[Before-and-after object listings]
::::

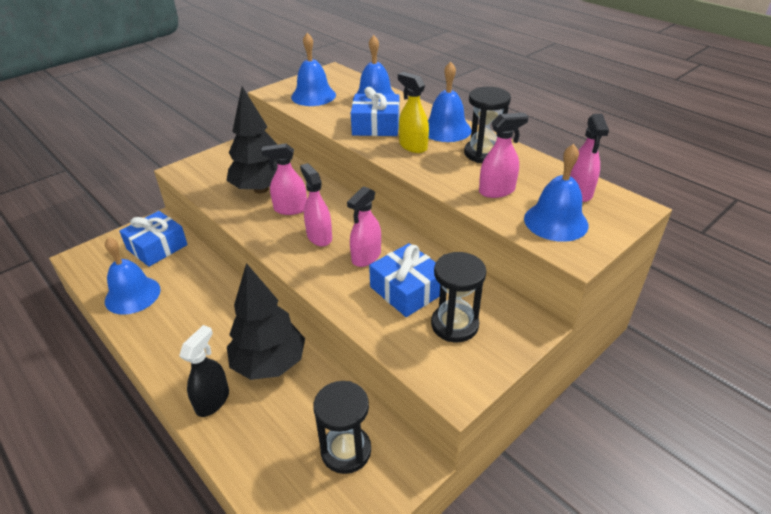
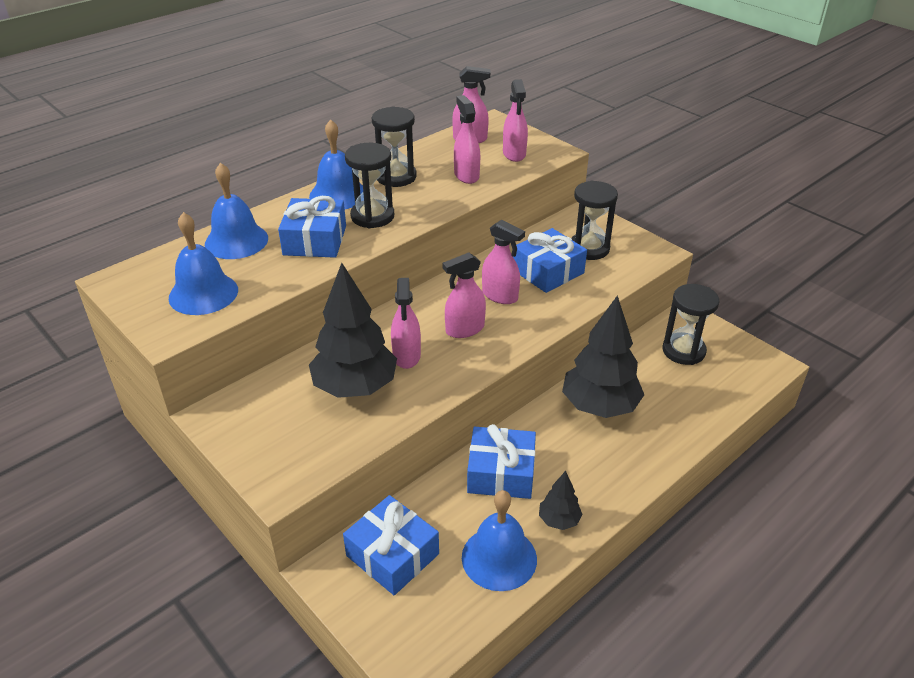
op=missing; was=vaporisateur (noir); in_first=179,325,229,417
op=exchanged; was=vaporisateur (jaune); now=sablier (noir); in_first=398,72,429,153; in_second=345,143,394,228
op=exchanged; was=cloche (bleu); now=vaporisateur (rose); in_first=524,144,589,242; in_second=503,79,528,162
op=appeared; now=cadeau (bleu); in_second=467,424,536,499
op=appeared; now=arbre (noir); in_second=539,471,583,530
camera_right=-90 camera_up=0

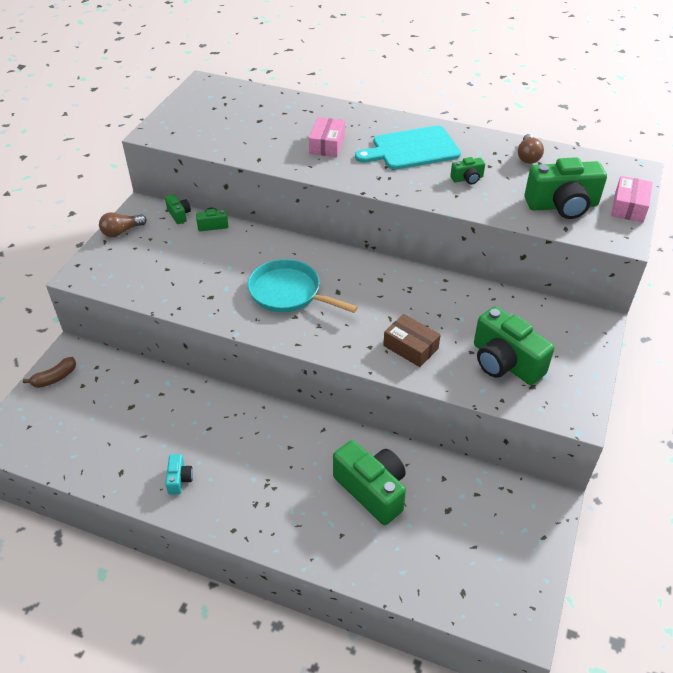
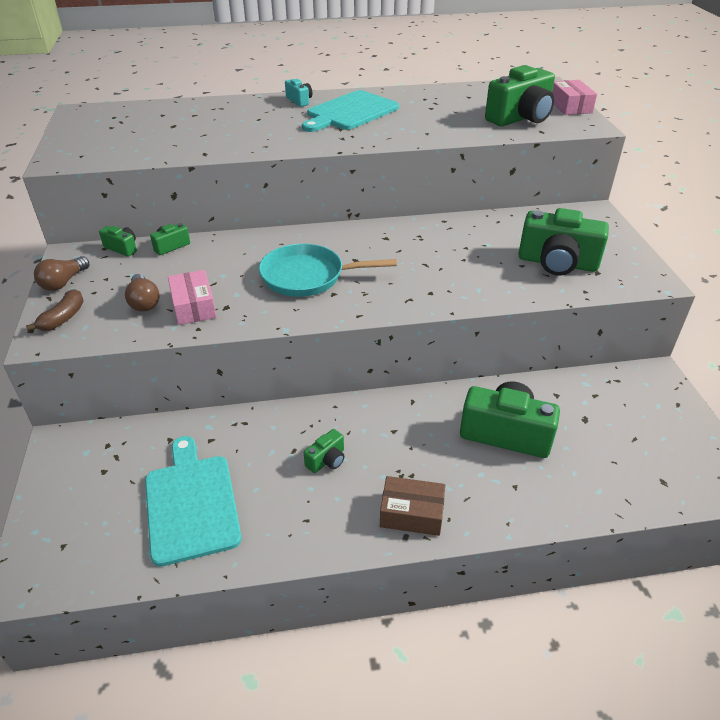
op=relocated; was=banane (marron); in_first=23,357,76,388; in_second=26,289,84,331
op=relocated; was=appareil photo (turquoise); in_first=165,454,193,495; in_second=285,79,312,107
op=relocated; was=boîte (rose); in_first=309,117,345,157; in_second=168,270,216,325
op=relocated; was=boîte (marron); in_first=383,314,441,367; in_second=380,476,445,536
op=relocated; was=appareil photo (vert); in_first=450,157,485,184; in_second=304,429,344,473
op=relocated; was=ampoule (marron); in_first=518,134,544,164; in_second=125,274,160,312
op=appeared; now=planche à découper (turquoise); in_second=145,436,242,567
camera_right=-30 camera_up=-5

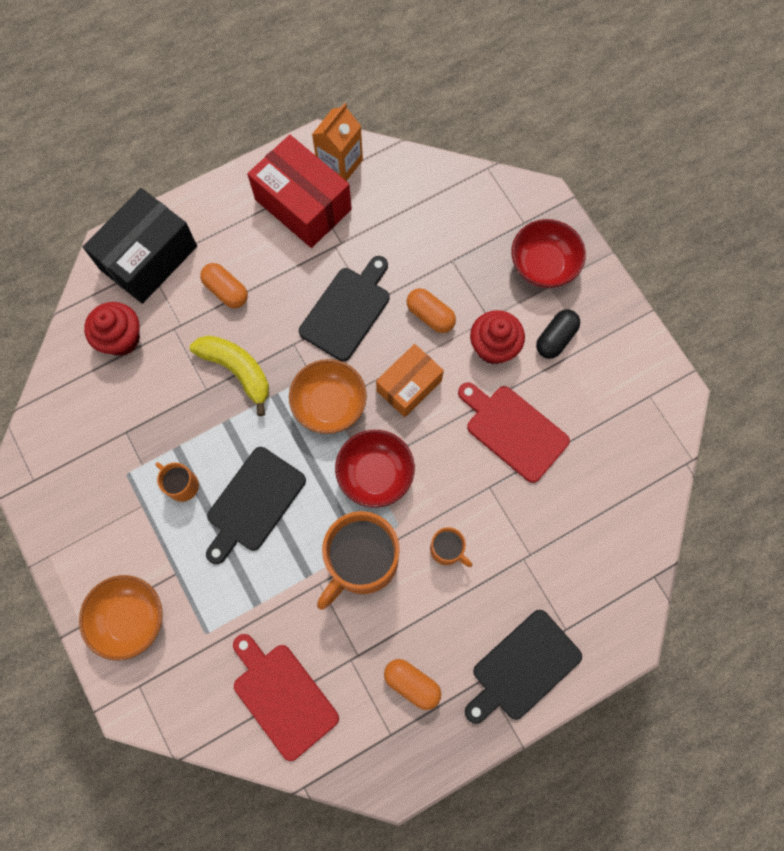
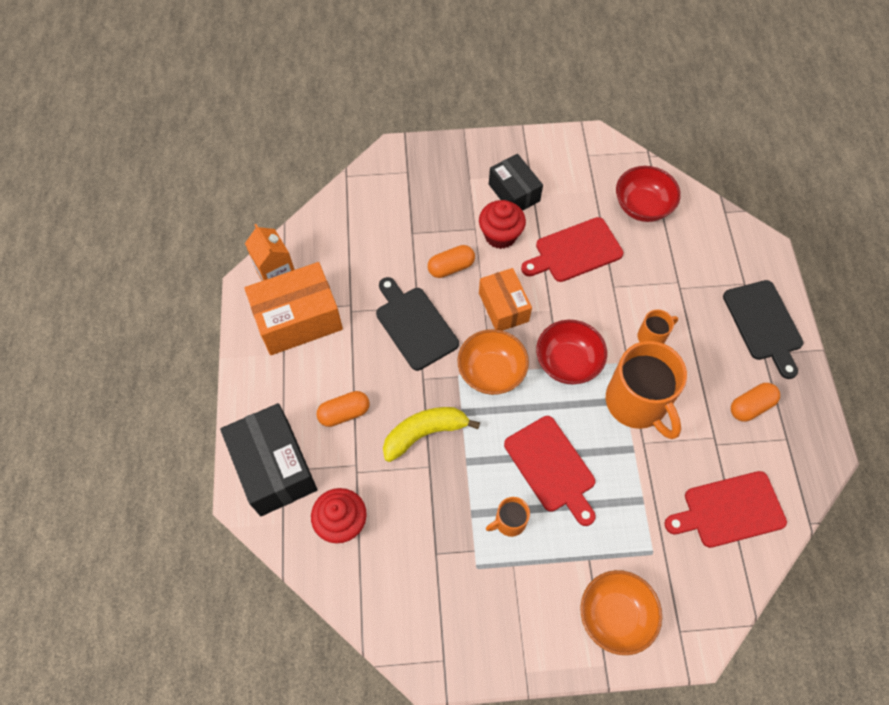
op=colour; was=planche à découper (noir); now=planche à découper (rouge); in_first=206,447,306,564; in_second=504,416,596,526
op=colour; was=boîte (rouge); now=boîte (orange); in_first=247,135,352,248; in_second=244,262,343,355
op=relocated; was=bol (rouge); in_first=511,219,586,288; in_second=616,166,681,222
op=exchanged; was=gélule (noir); now=boîte (noir); in_first=536,309,580,359; in_second=489,154,543,211
camera_right=-65 camera_up=-10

::::

## WHAT TO DO
Taking the records above as input, show every line in which the word "rose" is present.

## TASK RESULT
op=exchanged; was=cloche (bleu); now=vaporisateur (rose); in_first=524,144,589,242; in_second=503,79,528,162
op=relocated; was=boîte (rose); in_first=309,117,345,157; in_second=168,270,216,325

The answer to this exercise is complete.